▸ Goal
From the listing below, pull out each line that contains the word "none", matching its case exactly.
start Material shown
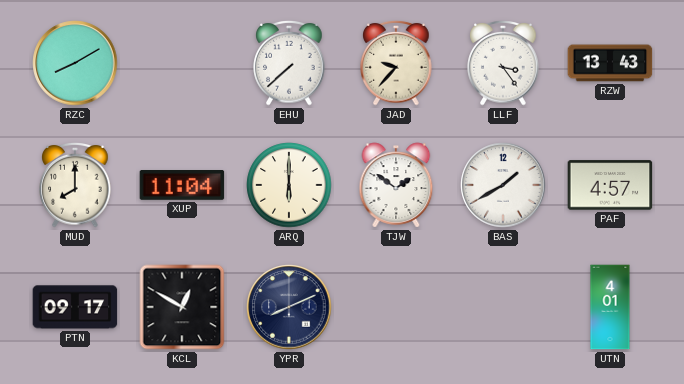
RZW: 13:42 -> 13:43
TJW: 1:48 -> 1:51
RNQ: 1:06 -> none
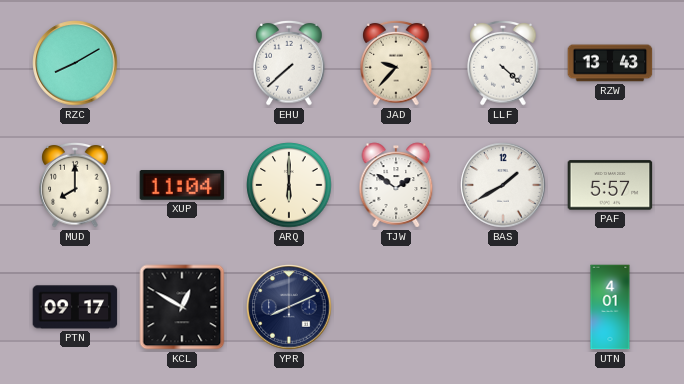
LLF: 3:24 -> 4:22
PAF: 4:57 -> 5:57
end Material shown
start Material shown
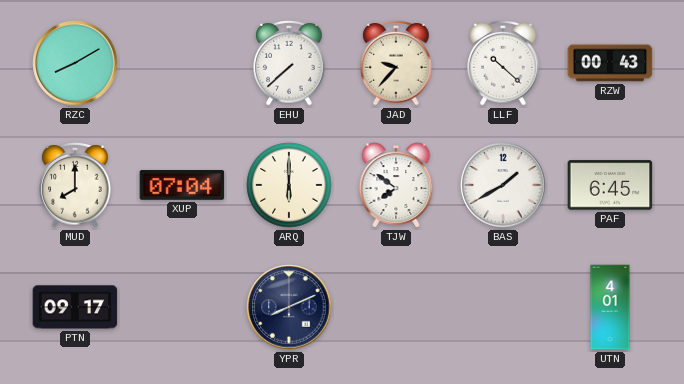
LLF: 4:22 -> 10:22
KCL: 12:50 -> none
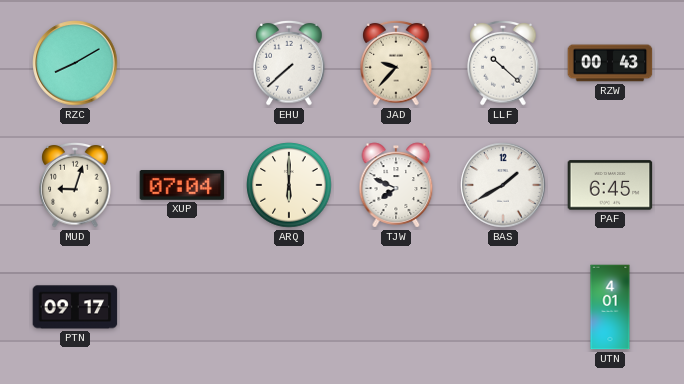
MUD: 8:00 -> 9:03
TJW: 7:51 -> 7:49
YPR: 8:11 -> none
end Material shown
start Material shown
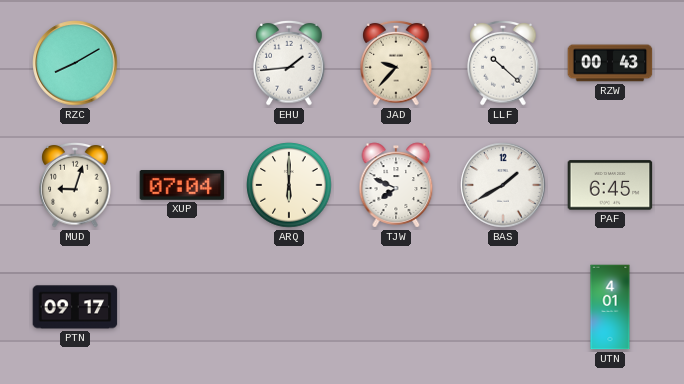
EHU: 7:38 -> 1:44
end Material shown
▸ Finished task
RNQ: 1:06 -> none
KCL: 12:50 -> none
YPR: 8:11 -> none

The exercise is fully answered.